_Problem description_
From the line with "(372, 164) = (262, 137): green" through the line with "(573, 304) = (484, 123): none -> yellow lemon", repeat the entries verbatim, both end lines included, and add nothing.

_Records_
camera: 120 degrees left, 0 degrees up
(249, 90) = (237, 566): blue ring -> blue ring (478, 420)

==

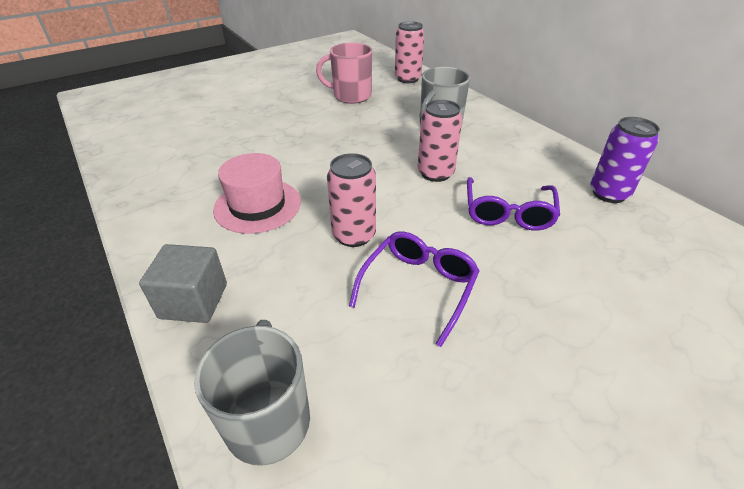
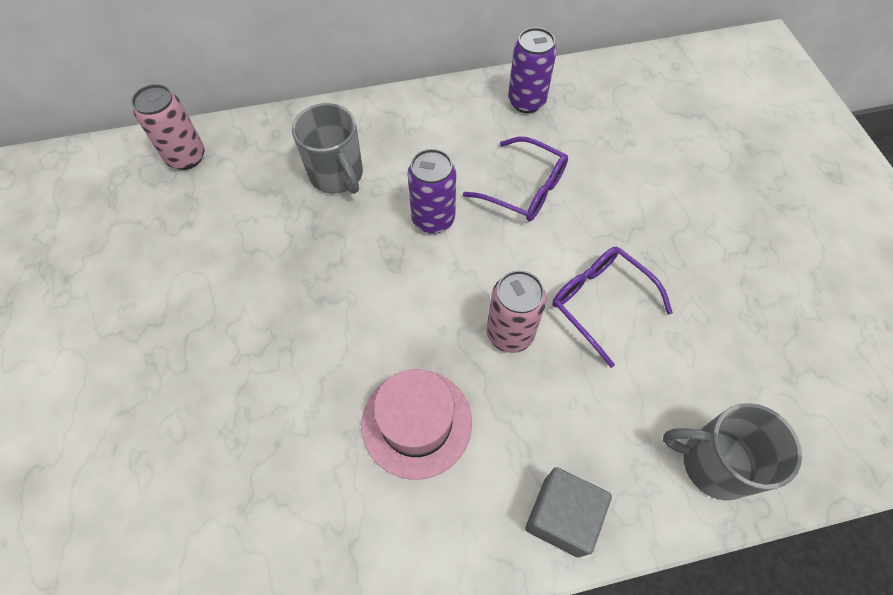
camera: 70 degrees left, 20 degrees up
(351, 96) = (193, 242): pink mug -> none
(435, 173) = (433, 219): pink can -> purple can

==

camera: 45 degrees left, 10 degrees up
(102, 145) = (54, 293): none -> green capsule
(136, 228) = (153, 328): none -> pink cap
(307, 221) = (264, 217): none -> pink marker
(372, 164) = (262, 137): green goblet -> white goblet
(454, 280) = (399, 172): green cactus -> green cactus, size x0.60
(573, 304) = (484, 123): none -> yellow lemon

_Answer to this exercise_
(372, 164) = (262, 137): green goblet -> white goblet
(454, 280) = (399, 172): green cactus -> green cactus, size x0.60
(573, 304) = (484, 123): none -> yellow lemon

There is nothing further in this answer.